**What you are asked to do:** As the lines appear below, please set them down exactly, starting at the first and finishing with the one containing "Someone carried the pink_karaga".

**Recorded data:**
*****

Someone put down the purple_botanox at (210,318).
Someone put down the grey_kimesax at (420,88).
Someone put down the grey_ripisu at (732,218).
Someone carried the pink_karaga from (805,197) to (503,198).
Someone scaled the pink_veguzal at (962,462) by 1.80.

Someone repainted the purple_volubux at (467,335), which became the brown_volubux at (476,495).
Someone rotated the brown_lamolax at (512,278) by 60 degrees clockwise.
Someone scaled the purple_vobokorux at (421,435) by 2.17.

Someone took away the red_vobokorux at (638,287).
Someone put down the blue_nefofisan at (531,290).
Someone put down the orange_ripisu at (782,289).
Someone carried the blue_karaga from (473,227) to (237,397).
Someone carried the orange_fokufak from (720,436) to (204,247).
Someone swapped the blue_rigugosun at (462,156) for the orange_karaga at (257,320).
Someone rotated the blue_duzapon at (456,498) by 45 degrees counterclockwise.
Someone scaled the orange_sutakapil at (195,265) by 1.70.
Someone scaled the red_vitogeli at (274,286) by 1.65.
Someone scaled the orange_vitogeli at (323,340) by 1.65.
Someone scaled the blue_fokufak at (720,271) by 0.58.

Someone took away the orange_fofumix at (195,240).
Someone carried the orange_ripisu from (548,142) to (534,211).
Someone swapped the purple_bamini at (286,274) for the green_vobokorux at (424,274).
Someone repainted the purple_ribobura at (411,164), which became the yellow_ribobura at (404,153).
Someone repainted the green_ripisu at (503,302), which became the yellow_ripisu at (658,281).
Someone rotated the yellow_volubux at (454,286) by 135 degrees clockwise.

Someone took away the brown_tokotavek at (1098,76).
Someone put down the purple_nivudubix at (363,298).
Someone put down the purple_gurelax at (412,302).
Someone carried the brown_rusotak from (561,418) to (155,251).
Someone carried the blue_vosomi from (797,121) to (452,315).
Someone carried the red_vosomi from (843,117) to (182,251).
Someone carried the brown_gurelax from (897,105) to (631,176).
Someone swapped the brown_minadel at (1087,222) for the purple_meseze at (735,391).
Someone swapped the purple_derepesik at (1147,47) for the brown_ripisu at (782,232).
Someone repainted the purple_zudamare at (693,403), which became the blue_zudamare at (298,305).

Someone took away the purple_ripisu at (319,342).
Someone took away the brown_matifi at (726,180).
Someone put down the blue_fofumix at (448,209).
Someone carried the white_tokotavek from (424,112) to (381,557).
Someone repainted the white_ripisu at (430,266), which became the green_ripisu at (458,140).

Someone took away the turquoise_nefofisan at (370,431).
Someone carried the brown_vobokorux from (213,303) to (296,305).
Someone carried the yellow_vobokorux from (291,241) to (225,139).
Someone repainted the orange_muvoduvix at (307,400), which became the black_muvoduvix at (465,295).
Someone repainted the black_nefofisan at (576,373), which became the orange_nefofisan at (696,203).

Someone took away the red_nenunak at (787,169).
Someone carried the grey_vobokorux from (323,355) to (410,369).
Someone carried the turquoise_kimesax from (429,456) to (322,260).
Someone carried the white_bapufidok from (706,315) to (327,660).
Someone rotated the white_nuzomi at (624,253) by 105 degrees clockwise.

*****

**Answer to this exercise:**
Someone put down the purple_botanox at (210,318).
Someone put down the grey_kimesax at (420,88).
Someone put down the grey_ripisu at (732,218).
Someone carried the pink_karaga from (805,197) to (503,198).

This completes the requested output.